- What is needed
In the items below, find every line that contains the string "kern", matching case exactly, and copy each of those lines.

Data records:
+-------+
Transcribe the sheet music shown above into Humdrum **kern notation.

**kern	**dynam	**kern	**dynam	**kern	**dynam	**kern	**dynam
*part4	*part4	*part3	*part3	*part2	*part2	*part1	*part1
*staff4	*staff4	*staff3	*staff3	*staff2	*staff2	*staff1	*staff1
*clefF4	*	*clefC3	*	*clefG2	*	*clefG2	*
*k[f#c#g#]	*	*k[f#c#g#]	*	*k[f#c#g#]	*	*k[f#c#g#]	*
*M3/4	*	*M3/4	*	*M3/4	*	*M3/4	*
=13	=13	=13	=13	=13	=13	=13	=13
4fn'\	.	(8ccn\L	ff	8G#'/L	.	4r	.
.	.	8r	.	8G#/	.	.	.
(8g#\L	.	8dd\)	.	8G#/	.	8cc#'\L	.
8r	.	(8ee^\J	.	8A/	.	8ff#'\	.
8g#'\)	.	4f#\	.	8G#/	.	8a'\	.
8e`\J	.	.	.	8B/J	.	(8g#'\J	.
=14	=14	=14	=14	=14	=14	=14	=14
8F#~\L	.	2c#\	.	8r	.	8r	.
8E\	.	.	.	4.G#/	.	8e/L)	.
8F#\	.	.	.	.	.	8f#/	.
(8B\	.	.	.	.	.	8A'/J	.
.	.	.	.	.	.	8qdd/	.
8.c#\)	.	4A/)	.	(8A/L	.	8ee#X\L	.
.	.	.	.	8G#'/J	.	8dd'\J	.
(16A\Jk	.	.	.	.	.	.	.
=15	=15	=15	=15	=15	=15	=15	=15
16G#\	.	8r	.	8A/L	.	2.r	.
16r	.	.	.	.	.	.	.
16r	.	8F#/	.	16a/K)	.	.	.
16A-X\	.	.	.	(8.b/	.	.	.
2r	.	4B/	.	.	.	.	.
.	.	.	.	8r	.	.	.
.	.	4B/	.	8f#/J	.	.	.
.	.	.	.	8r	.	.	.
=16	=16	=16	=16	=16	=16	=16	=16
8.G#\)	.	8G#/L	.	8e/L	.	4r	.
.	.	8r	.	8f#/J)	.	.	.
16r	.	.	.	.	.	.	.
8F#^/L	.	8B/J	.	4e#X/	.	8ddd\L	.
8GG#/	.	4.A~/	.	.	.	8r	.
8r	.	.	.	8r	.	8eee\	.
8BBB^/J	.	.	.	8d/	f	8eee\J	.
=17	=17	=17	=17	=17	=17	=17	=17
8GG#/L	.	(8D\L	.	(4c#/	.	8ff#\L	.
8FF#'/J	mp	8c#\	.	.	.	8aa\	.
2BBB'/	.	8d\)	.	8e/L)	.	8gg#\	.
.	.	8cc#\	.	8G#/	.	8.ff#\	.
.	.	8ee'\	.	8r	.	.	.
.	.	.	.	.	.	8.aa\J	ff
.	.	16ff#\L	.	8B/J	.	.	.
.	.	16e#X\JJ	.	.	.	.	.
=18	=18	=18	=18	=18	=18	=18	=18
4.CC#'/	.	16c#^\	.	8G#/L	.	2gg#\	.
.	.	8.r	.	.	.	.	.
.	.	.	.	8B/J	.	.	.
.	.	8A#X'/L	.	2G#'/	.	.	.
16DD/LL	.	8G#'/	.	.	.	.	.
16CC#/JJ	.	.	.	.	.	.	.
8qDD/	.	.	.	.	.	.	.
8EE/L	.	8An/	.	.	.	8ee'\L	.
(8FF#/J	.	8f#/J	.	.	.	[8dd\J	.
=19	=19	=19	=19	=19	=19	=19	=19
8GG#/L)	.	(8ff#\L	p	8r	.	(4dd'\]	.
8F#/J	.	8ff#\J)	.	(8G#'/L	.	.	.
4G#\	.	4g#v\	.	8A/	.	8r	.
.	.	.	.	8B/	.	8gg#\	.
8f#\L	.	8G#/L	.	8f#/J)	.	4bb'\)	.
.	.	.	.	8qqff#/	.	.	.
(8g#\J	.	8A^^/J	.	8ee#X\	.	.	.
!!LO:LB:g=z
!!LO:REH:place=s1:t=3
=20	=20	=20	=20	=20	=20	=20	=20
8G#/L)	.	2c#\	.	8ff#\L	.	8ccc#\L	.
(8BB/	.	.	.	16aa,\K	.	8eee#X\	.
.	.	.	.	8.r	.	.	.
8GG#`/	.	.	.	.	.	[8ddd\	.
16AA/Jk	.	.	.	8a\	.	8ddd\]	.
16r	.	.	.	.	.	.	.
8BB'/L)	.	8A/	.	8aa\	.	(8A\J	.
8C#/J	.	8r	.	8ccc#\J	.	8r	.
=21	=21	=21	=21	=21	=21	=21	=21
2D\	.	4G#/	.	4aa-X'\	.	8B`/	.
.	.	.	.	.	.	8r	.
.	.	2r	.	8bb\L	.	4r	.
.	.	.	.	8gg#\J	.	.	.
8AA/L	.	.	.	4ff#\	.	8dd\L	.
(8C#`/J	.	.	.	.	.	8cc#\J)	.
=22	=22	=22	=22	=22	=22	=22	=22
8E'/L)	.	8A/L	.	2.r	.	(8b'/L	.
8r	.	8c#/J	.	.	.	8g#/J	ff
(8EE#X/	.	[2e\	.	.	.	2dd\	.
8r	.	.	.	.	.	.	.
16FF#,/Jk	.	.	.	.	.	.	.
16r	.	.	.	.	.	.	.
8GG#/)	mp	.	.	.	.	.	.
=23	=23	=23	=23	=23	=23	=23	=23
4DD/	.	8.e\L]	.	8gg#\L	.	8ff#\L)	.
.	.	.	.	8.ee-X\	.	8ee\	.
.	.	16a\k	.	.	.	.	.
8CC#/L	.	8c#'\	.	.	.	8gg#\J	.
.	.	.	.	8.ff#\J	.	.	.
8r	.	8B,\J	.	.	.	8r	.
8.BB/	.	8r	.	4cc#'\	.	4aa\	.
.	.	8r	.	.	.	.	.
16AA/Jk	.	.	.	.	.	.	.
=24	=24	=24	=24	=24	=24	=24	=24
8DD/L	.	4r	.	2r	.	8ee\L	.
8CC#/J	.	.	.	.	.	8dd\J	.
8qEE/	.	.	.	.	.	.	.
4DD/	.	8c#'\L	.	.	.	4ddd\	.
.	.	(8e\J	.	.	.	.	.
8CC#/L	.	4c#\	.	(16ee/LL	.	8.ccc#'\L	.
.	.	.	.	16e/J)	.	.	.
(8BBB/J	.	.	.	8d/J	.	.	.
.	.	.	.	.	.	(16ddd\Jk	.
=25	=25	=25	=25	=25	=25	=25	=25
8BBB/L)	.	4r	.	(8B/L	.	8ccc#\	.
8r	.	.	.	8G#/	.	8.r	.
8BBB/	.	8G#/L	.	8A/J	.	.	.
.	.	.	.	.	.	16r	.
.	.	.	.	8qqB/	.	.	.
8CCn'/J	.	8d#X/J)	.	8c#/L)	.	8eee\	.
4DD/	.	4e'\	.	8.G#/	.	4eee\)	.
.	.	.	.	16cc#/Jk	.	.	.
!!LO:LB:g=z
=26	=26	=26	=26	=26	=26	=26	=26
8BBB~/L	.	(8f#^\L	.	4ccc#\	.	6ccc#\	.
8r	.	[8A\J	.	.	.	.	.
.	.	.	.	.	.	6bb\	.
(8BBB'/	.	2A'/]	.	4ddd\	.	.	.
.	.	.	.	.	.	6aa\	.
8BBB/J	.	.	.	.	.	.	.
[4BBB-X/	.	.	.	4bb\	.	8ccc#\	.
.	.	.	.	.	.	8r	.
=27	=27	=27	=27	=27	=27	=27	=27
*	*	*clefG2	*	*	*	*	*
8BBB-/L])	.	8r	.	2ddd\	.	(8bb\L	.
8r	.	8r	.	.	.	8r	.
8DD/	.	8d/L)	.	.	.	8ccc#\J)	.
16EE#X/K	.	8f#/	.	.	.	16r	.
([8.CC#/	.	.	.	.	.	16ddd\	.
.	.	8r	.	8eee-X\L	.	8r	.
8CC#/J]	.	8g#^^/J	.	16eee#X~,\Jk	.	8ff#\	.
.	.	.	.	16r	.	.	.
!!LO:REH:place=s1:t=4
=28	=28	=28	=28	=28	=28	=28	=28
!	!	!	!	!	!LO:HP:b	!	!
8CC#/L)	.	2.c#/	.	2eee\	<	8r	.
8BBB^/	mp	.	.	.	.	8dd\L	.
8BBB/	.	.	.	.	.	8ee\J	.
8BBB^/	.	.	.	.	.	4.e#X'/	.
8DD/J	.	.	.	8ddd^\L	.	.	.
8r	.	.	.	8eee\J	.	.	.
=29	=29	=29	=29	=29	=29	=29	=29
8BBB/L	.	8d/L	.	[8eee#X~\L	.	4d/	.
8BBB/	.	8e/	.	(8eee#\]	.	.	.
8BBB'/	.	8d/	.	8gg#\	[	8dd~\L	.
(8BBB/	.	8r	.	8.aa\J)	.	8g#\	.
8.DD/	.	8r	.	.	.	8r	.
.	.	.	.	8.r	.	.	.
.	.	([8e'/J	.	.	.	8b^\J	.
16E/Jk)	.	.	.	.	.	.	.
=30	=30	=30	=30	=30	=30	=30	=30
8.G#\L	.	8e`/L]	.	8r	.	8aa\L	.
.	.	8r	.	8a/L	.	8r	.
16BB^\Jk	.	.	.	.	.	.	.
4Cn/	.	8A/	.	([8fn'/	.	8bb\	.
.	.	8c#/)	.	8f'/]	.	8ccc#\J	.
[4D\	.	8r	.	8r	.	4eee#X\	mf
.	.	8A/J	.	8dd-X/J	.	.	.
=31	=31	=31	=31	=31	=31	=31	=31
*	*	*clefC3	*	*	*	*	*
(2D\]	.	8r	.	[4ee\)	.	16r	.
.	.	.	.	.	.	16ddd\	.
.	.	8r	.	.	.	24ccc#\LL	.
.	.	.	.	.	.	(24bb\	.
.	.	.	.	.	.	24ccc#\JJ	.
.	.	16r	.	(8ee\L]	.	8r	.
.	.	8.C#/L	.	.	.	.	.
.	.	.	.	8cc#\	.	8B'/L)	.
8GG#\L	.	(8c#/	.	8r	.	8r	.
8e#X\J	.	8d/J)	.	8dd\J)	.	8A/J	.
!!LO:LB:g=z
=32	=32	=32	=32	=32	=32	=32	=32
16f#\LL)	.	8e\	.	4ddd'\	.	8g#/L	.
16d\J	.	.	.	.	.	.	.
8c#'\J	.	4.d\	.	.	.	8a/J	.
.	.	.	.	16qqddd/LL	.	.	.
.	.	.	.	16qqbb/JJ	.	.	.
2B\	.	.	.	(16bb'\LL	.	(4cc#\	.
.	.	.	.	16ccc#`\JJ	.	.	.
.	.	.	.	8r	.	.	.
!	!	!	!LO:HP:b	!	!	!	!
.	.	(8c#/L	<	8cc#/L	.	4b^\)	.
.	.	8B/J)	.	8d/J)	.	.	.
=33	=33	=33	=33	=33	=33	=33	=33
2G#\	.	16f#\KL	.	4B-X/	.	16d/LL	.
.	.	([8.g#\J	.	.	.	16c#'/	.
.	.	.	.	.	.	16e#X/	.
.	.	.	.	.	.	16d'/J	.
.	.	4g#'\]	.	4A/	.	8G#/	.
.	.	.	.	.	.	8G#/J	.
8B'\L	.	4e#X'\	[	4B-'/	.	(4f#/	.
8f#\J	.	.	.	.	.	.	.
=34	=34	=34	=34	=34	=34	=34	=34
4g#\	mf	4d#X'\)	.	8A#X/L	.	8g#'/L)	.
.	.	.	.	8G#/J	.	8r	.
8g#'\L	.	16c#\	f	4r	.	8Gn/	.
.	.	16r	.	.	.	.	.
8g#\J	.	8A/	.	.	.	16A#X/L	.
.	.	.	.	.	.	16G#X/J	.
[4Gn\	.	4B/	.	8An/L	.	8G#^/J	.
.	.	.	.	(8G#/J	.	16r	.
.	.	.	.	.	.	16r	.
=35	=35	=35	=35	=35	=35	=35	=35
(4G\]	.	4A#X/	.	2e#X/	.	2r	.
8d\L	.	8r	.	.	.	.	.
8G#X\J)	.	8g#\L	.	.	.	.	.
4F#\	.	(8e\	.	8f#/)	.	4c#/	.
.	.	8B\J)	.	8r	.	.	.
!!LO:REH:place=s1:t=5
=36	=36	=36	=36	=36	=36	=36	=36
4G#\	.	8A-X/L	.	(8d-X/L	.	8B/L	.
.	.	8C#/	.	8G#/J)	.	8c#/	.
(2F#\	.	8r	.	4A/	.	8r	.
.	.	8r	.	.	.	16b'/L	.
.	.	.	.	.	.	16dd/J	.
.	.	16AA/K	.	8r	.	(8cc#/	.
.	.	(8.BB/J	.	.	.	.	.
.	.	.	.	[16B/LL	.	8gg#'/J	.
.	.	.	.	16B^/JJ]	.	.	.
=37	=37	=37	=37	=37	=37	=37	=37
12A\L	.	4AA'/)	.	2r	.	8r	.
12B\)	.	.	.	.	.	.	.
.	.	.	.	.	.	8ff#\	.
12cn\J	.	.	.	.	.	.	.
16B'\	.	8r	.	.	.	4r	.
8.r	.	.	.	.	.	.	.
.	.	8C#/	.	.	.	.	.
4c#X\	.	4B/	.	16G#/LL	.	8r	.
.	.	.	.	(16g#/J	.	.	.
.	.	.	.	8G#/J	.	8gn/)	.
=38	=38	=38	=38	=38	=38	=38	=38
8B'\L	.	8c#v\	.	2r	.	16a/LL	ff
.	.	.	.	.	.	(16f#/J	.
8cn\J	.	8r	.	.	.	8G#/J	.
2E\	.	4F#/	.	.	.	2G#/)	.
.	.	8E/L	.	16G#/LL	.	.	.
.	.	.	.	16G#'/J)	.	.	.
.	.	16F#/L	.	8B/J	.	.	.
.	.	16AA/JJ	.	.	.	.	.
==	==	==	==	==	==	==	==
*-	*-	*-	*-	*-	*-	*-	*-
+-------+
- Expected answer
Transcribe the sheet music shown above into Humdrum **kern notation.
**kern	**dynam	**kern	**dynam	**kern	**dynam	**kern	**dynam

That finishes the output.